▶ Exercise brief: Having found the line containing "op=relocated; was=grey_dimadamul; in_first=427,432;" in the data below, reproduce that line and each one after it to the end, exactly, and include nothing else.

▶ Record excerpts:
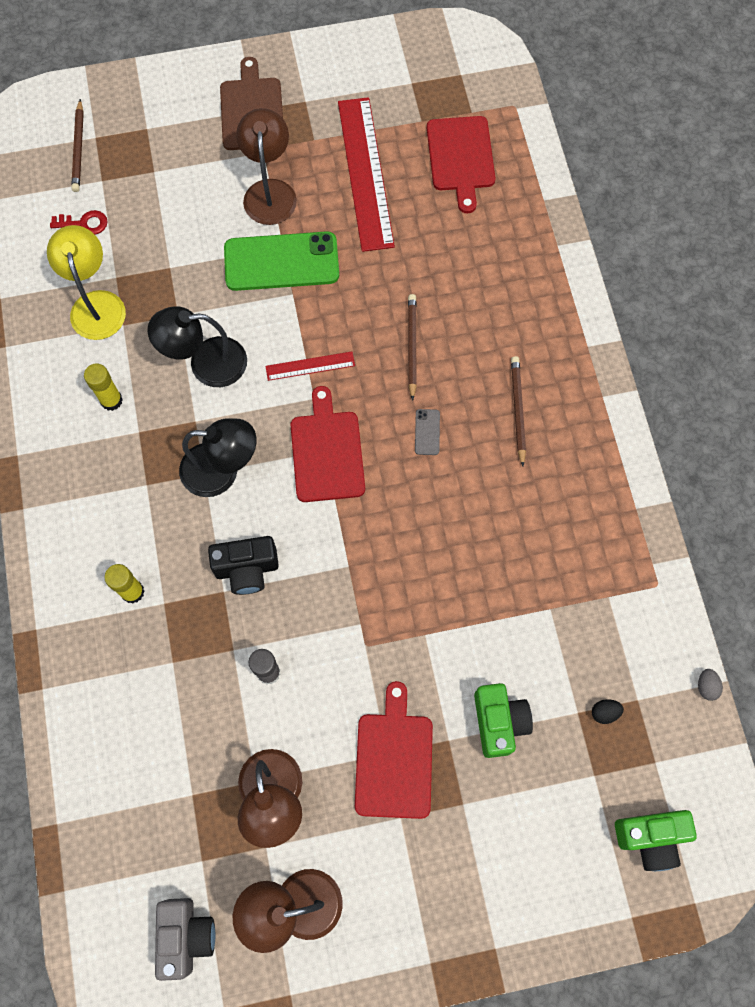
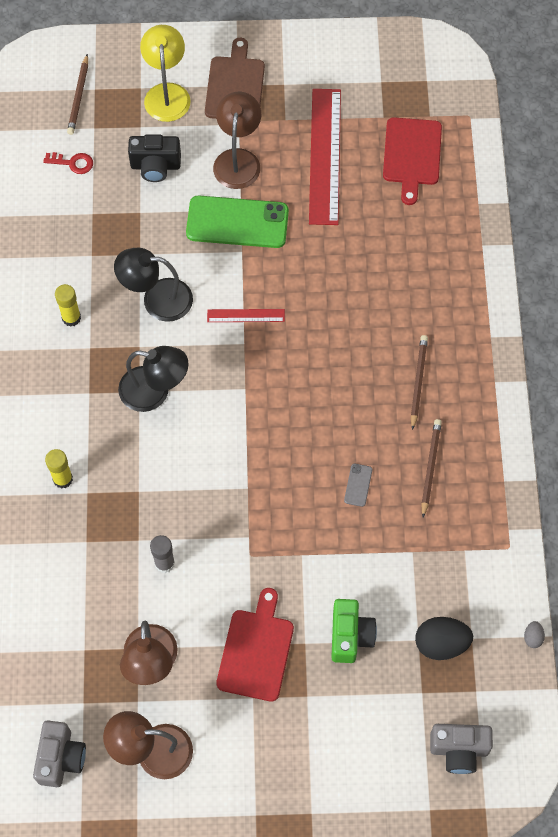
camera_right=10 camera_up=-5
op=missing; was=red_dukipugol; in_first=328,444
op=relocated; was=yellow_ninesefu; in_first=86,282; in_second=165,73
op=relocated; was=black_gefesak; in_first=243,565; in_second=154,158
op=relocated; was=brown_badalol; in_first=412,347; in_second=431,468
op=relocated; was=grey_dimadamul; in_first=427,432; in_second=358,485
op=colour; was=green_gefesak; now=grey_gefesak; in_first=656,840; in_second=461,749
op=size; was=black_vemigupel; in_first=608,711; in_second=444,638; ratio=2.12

▶ Output:
op=relocated; was=grey_dimadamul; in_first=427,432; in_second=358,485
op=colour; was=green_gefesak; now=grey_gefesak; in_first=656,840; in_second=461,749
op=size; was=black_vemigupel; in_first=608,711; in_second=444,638; ratio=2.12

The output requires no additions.